Segment Start: SOURCE INFORMATION

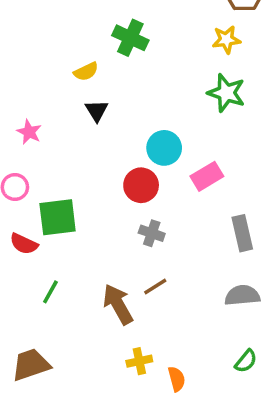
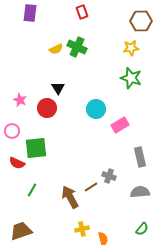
yellow semicircle: (86, 72) -> (56, 49), moved
red circle: (141, 185) -> (47, 108), moved
gray cross: (152, 233) -> (109, 176), moved

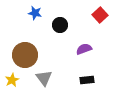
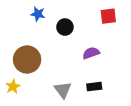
red square: (100, 15) -> (108, 16), turned 35
gray triangle: (44, 78) -> (63, 90), moved

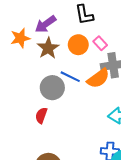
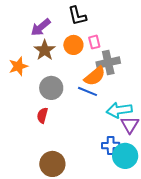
orange star: (20, 38) -> (18, 66), moved
pink rectangle: (100, 43) -> (94, 42), turned 32
blue line: (70, 77) -> (87, 91), moved

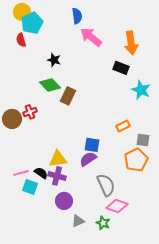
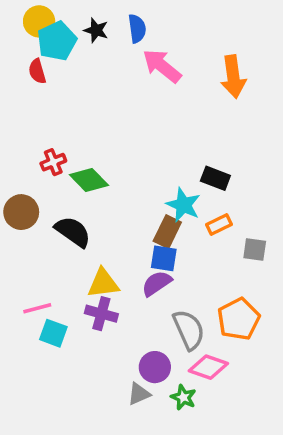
black star: (54, 60) -> (96, 30), moved
black rectangle: (121, 68) -> (215, 178), moved
green diamond: (50, 85) -> (89, 180), moved
cyan star: (141, 90) -> (183, 205), moved
brown rectangle: (68, 96) -> (167, 232), moved
red cross: (30, 112) -> (53, 162), moved
orange pentagon: (136, 160) -> (239, 319), moved
black semicircle: (41, 173) -> (73, 232), moved, size x1.5
purple circle: (64, 201) -> (155, 367), moved

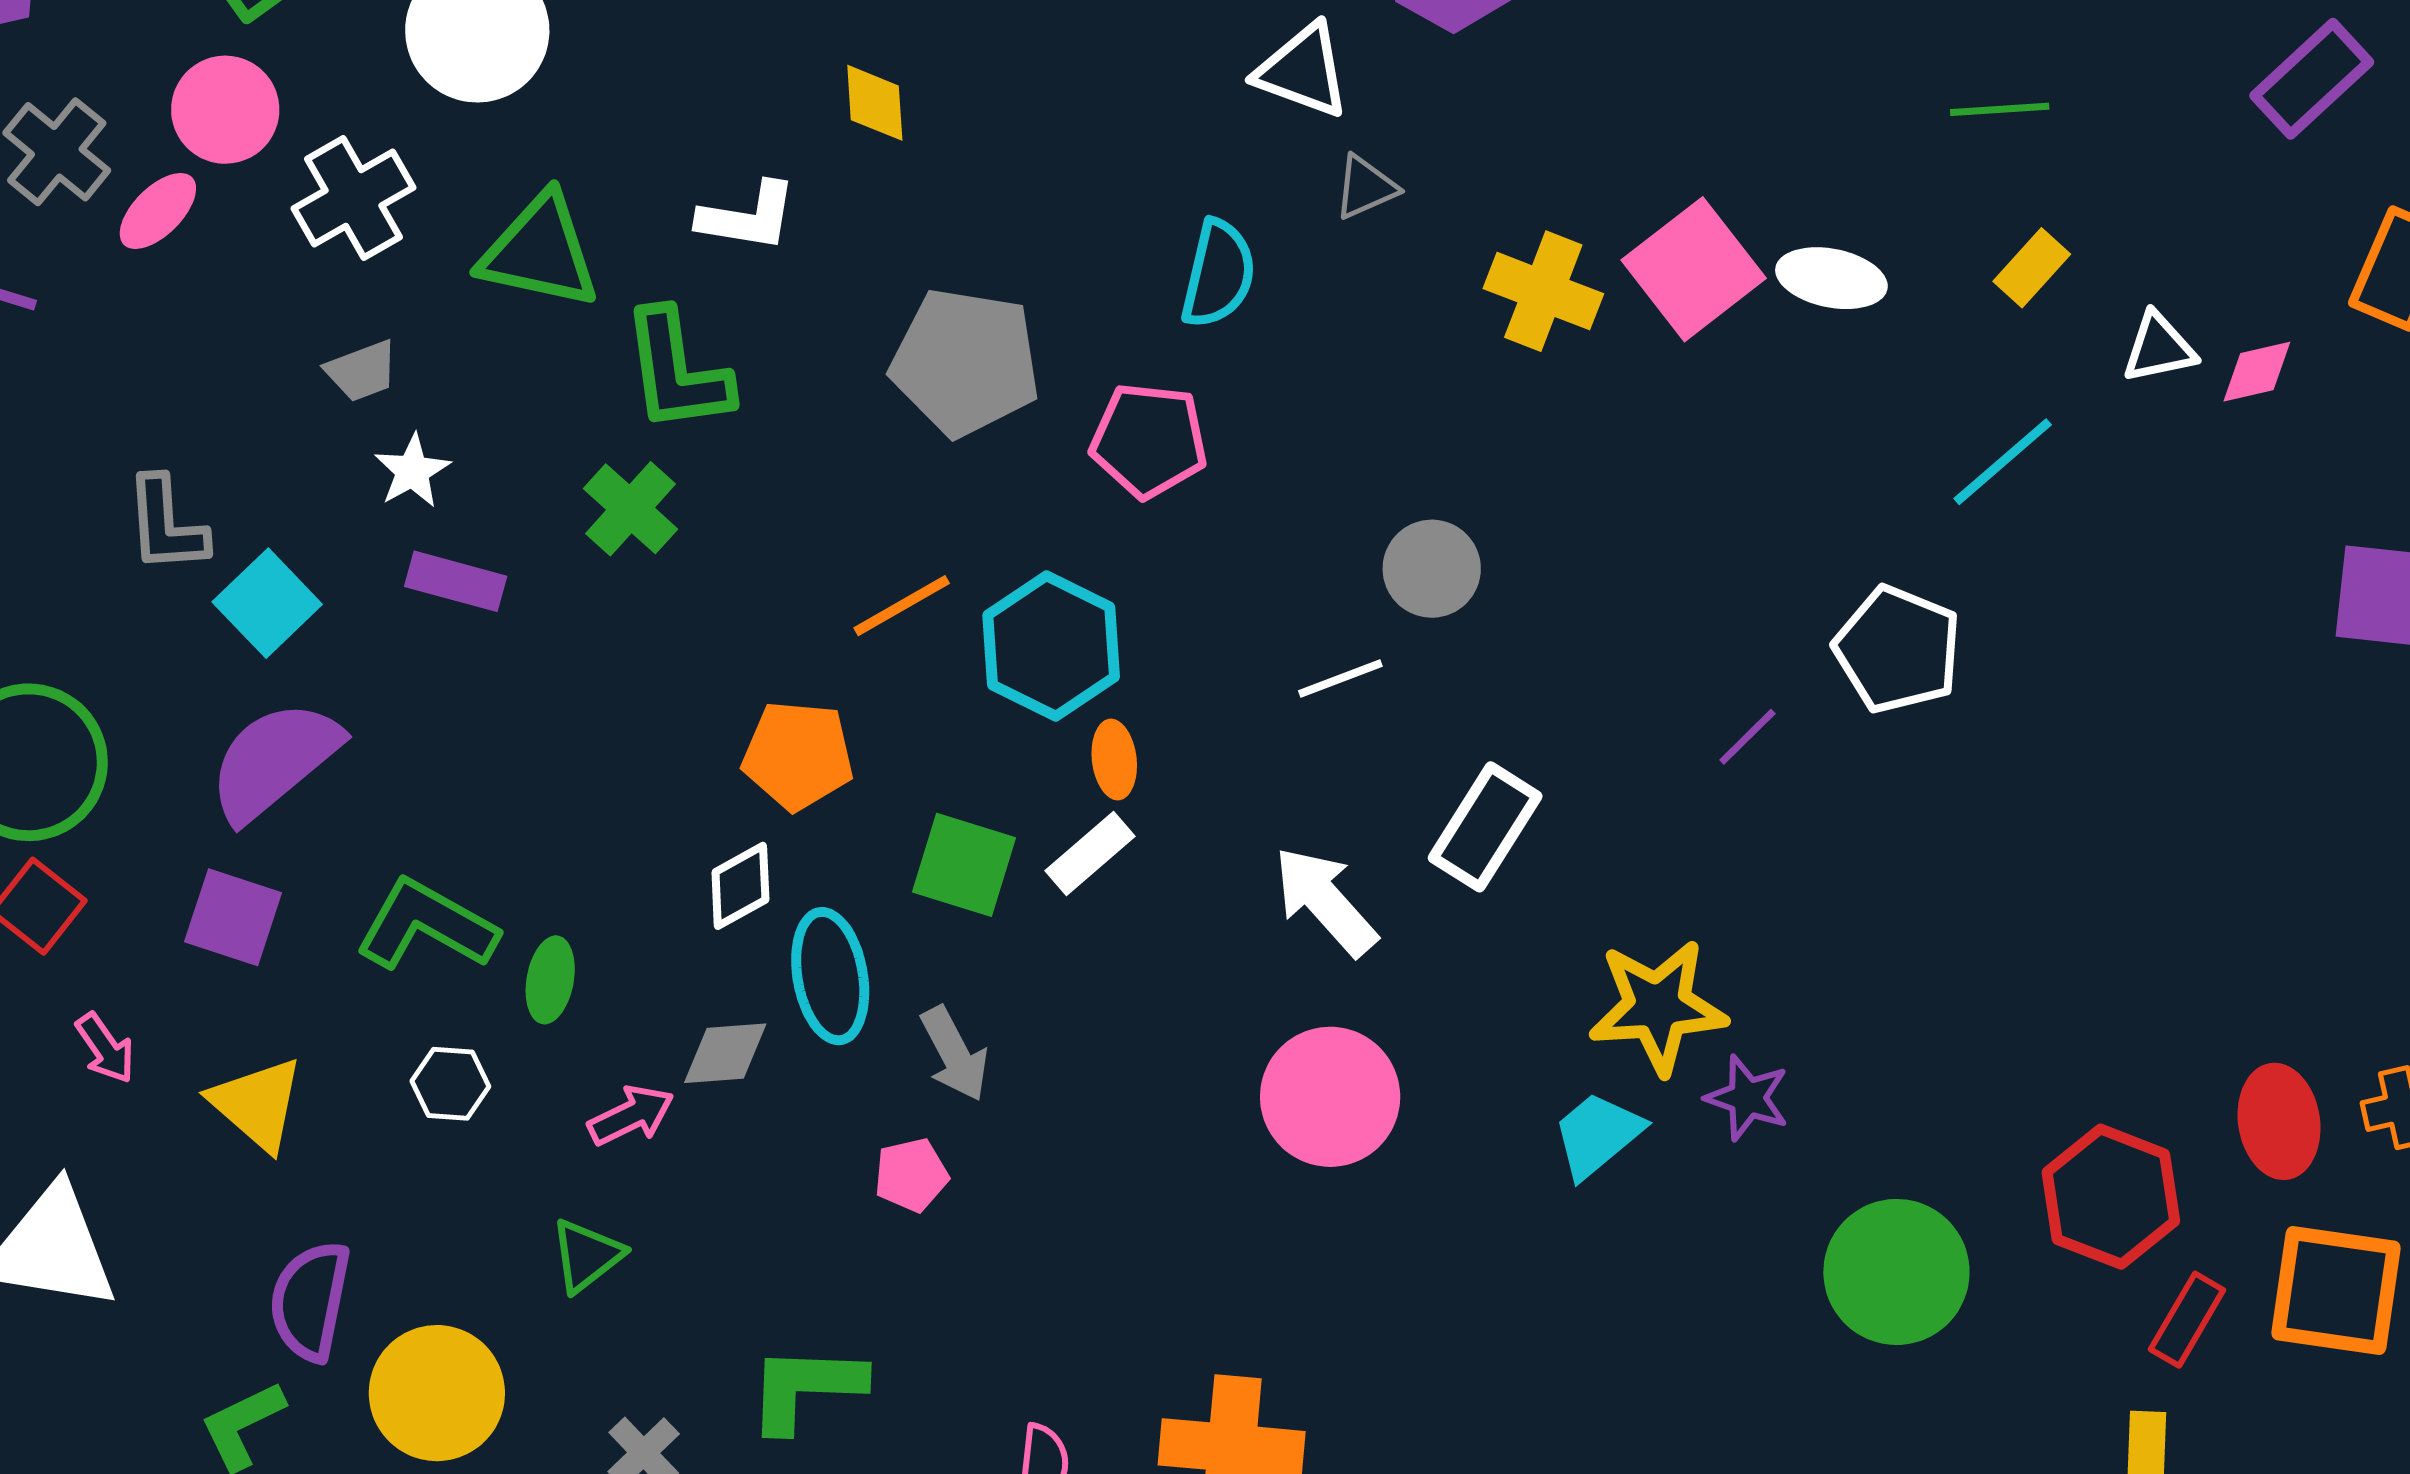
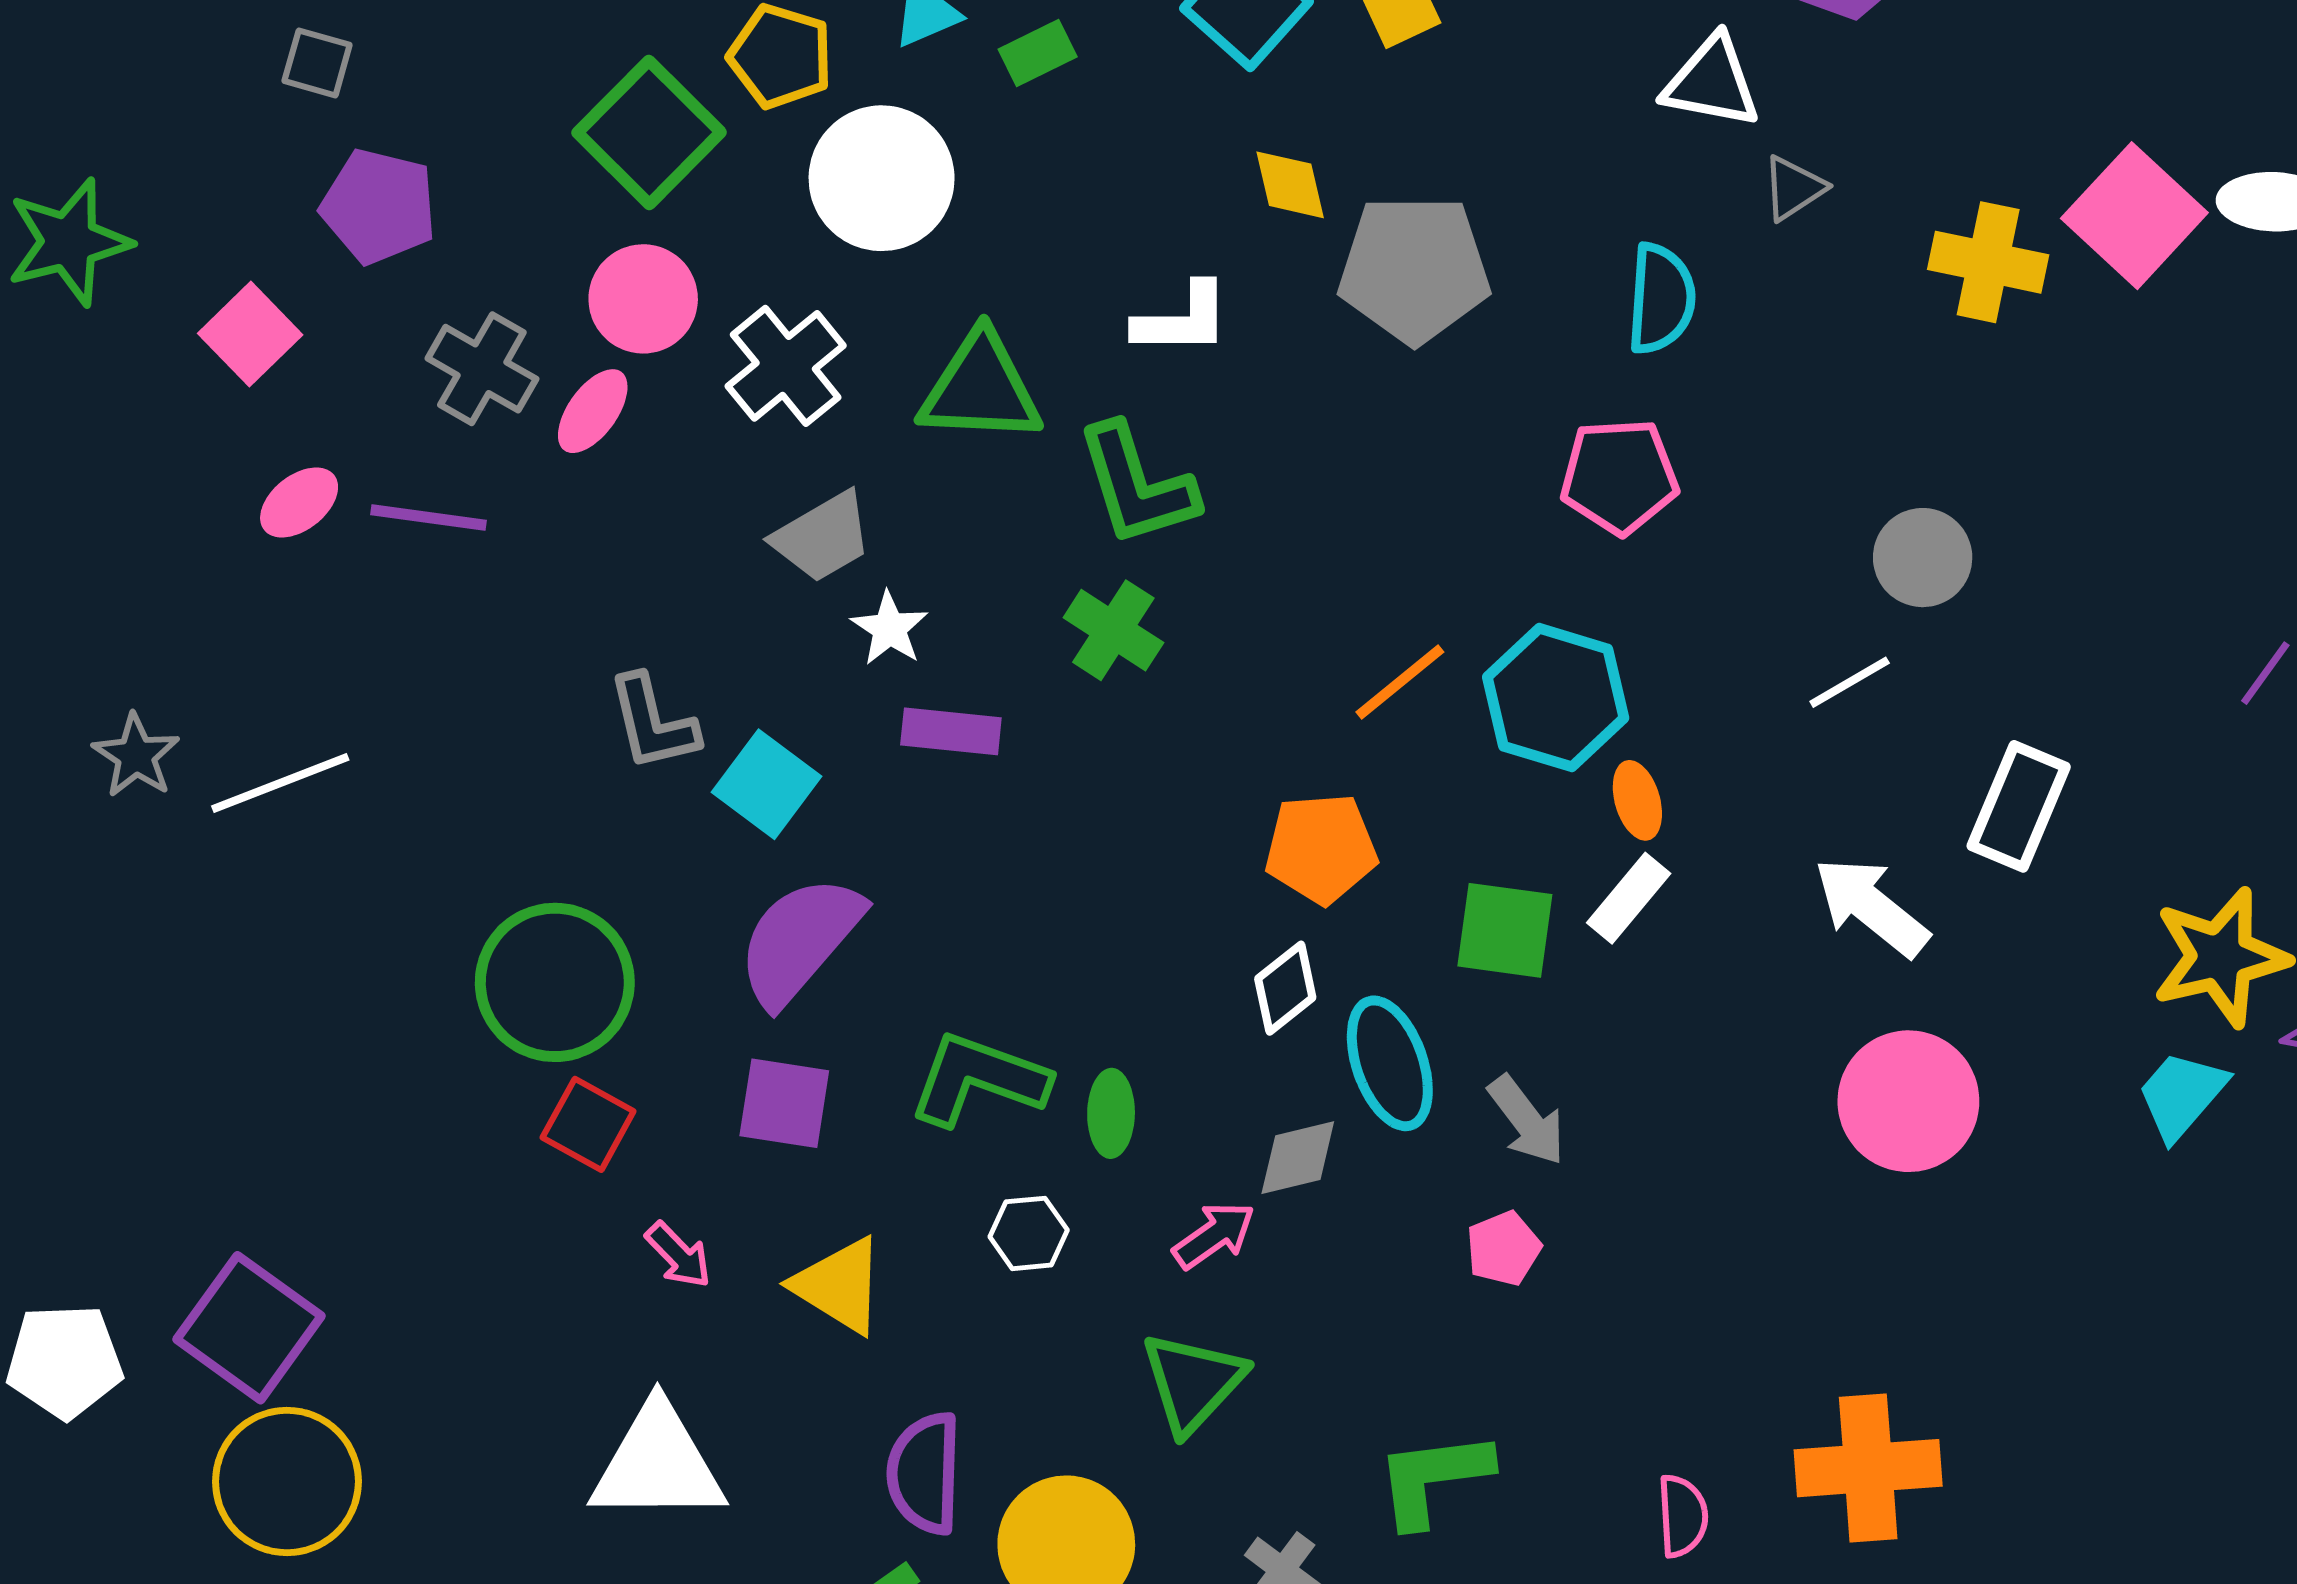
gray pentagon: (965, 362) -> (1414, 269), moved
gray trapezoid: (362, 371) -> (823, 537), size x1.4
green triangle: (587, 1255) -> (1193, 1382), size x1.4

Segment End: SOURCE INFORMATION

### EXERCISE PROMPT
From the line with "brown rectangle: (68, 96)" down to the last line of the entries above, set down every line exactly, apart from the pictures.

### TASK SOLUTION
brown rectangle: (68, 96) -> (167, 232), moved
red cross: (30, 112) -> (53, 162), moved
orange pentagon: (136, 160) -> (239, 319), moved
black semicircle: (41, 173) -> (73, 232), moved, size x1.5
purple circle: (64, 201) -> (155, 367), moved

gray pentagon: (965, 362) -> (1414, 269), moved
gray trapezoid: (362, 371) -> (823, 537), size x1.4
green triangle: (587, 1255) -> (1193, 1382), size x1.4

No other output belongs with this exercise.